(THE TASK) In the data below, restate exactly the lines from the one with "(551, 191) = (516, 240): purple" to the final line, both included, but not the pictures.

(MATERIAL SUPPLIED)
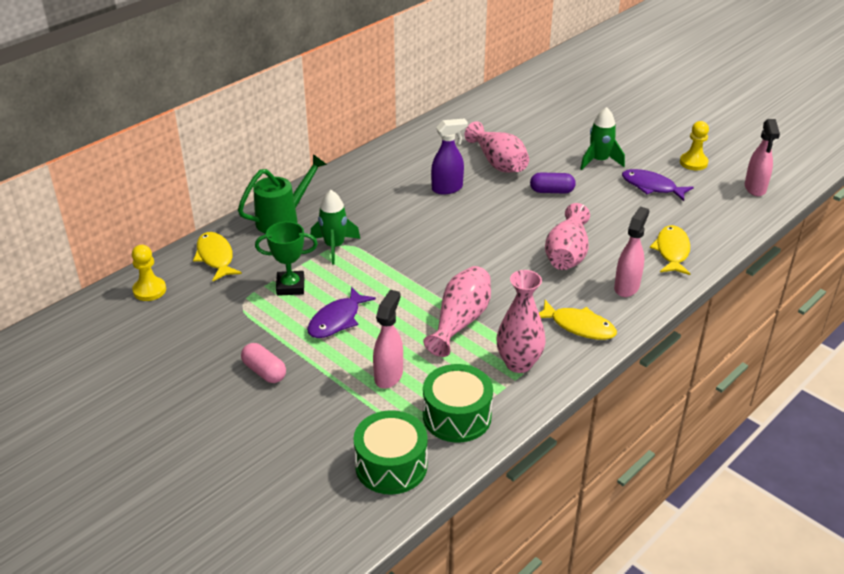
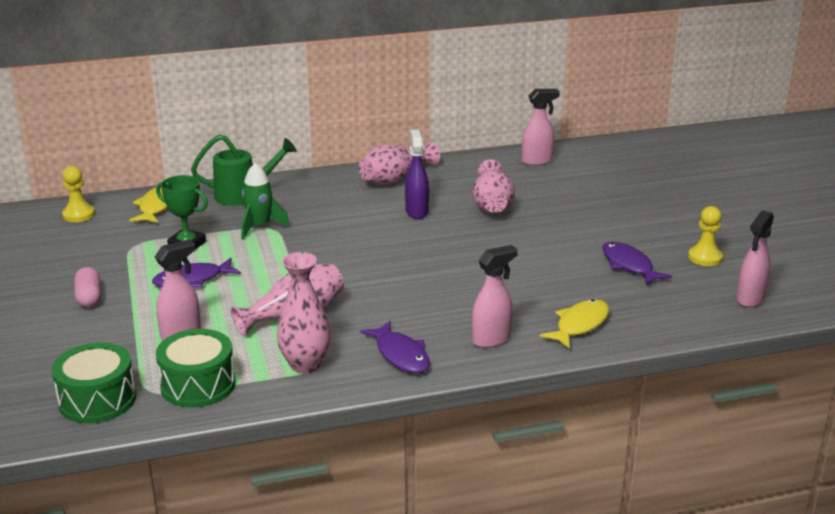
camera: 30 degrees right, 10 degrees down
(447, 188) = (416, 211): purple spray bottle -> purple spray bottle turned 105 degrees counterclockwise
(488, 110) = (537, 161): none -> pink spray bottle
(551, 191) = (516, 240): purple capsule -> none
(567, 254) = (465, 294): pink vase -> pink vase (395, 178)
(579, 326) = (401, 355): yellow fish -> purple fish
(599, 161) = (599, 229): green rocket -> none

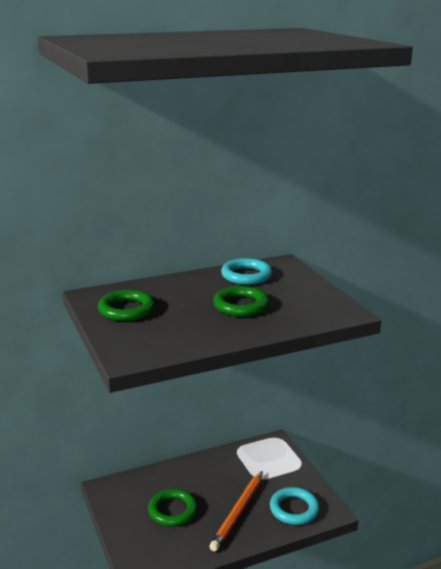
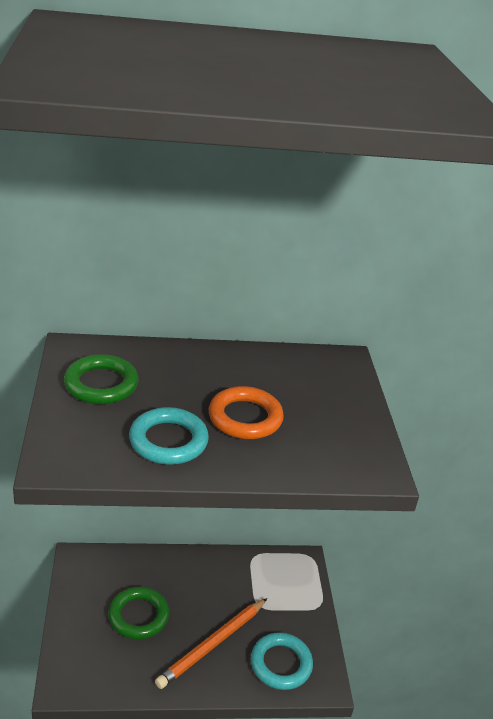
camera: 15 degrees right, 10 degrees up
(240, 306) = (245, 418): green ring -> orange ring
(246, 275) = (284, 368): turquoise ring -> turquoise ring (168, 441)

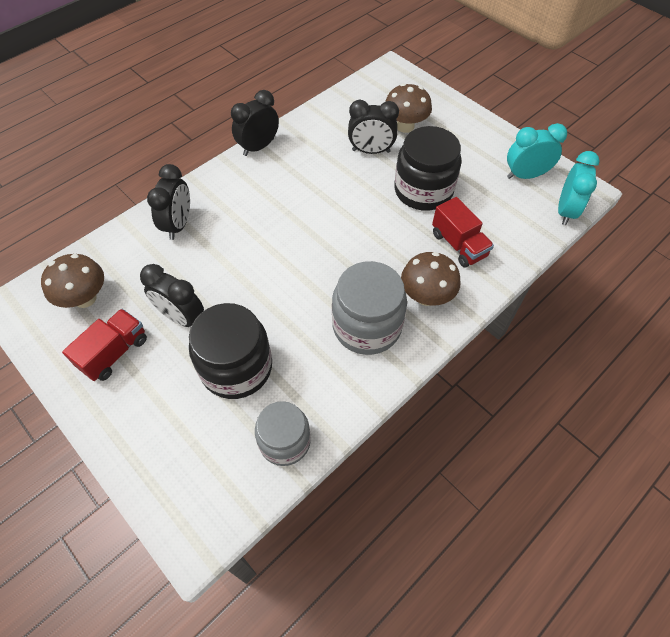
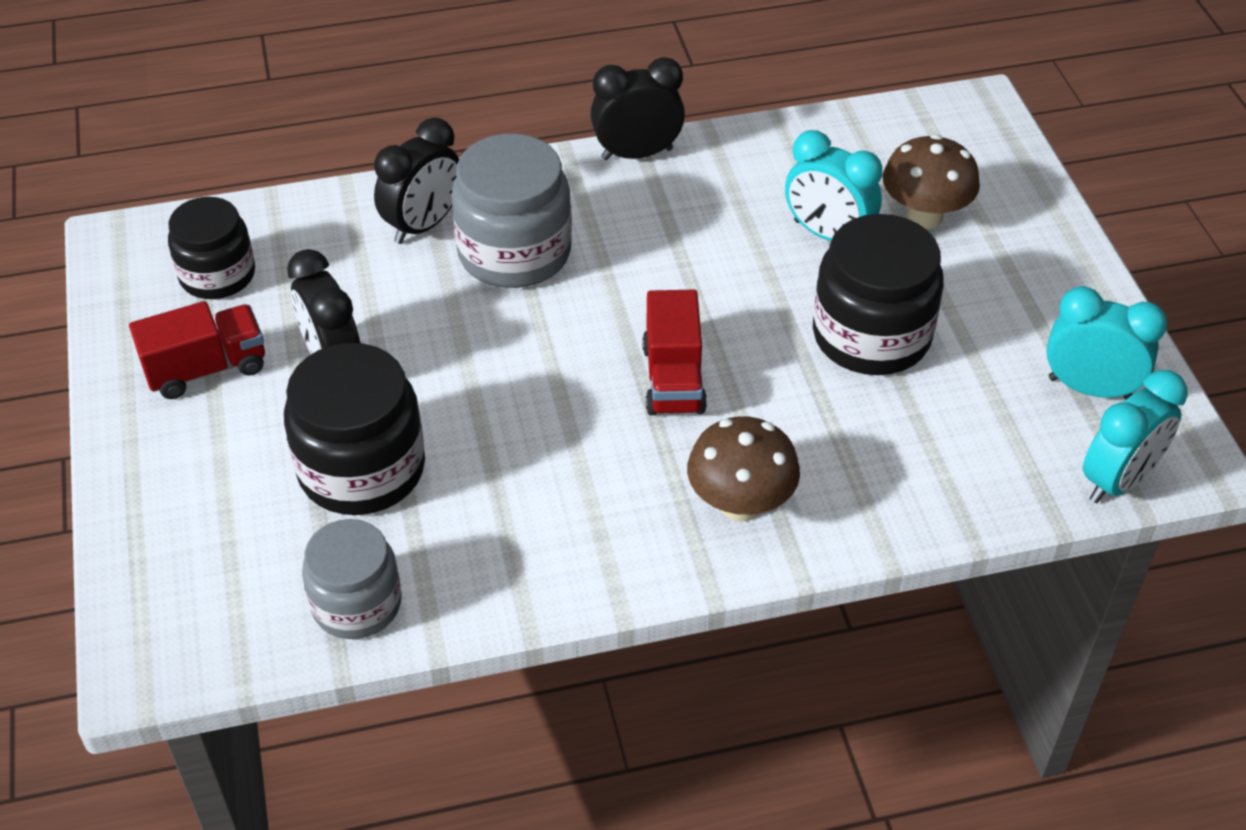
camera: 30 degrees right, 10 degrees down
(85, 298) = (217, 275): brown mushroom -> black jar
(367, 326) = (605, 503): grey jar -> grey jar (514, 252)
(371, 151) = (827, 234): black clock -> turquoise clock
(459, 245) = (864, 450): red truck -> red truck (673, 379)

(ANSWER)
(551, 191) = (516, 240): purple capsule -> none
(567, 254) = (465, 294): pink vase -> pink vase (395, 178)
(579, 326) = (401, 355): yellow fish -> purple fish
(599, 161) = (599, 229): green rocket -> none

camera: 15 degrees right, 10 degrees up
(240, 306) = (245, 418): green ring -> orange ring
(246, 275) = (284, 368): turquoise ring -> turquoise ring (168, 441)

camera: 30 degrees right, 10 degrees down
(85, 298) = (217, 275): brown mushroom -> black jar
(367, 326) = (605, 503): grey jar -> grey jar (514, 252)
(371, 151) = (827, 234): black clock -> turquoise clock
(459, 245) = (864, 450): red truck -> red truck (673, 379)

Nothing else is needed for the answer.